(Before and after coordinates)
★ ★ ★
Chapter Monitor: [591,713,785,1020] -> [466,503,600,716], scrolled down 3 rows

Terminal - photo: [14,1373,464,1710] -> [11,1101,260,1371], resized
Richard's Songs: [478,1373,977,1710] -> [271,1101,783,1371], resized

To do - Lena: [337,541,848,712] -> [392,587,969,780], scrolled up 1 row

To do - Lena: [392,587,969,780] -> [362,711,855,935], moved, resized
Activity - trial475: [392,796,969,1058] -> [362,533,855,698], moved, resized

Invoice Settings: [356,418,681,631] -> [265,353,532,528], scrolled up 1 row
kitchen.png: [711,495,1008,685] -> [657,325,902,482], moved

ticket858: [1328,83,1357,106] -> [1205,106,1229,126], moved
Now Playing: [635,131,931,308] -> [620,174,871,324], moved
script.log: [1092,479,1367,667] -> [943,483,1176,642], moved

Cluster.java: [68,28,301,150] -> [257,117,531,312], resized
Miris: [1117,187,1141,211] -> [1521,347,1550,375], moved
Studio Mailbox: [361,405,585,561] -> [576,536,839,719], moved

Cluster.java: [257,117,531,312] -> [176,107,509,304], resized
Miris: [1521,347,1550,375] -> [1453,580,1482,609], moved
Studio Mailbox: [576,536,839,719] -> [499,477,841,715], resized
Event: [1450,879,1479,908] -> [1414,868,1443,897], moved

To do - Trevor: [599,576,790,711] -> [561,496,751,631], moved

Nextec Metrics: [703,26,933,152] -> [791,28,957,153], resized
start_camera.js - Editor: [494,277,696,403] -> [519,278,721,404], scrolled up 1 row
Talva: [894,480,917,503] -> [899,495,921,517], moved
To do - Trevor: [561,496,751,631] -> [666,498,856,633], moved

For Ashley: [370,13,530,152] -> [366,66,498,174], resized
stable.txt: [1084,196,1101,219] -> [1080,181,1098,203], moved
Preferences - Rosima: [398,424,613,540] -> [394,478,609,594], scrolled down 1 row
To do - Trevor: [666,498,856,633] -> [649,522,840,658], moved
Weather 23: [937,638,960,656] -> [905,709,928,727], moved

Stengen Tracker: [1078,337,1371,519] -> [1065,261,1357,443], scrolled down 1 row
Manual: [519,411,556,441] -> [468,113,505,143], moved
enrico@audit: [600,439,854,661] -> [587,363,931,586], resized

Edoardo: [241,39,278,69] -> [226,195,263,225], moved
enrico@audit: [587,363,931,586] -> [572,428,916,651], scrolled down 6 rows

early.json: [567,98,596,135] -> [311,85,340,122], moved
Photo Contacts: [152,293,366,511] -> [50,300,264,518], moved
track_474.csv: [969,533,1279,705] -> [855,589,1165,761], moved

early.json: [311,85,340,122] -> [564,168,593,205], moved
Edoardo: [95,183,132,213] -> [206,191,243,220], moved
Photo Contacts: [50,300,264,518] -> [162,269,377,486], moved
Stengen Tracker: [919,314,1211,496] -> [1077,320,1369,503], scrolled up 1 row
★ ★ ★
◆ **WHAT TO DO**
Set down precisely the lines above between the line holding "Terminal - photo: [14,1373,464,1710]" and the line holding "To do - Lena: [337,541,848,712]", inclusive, and nothing beyond them.

◆ **RESULT OF THIS EXERCISE**
Terminal - photo: [14,1373,464,1710] -> [11,1101,260,1371], resized
Richard's Songs: [478,1373,977,1710] -> [271,1101,783,1371], resized

To do - Lena: [337,541,848,712] -> [392,587,969,780], scrolled up 1 row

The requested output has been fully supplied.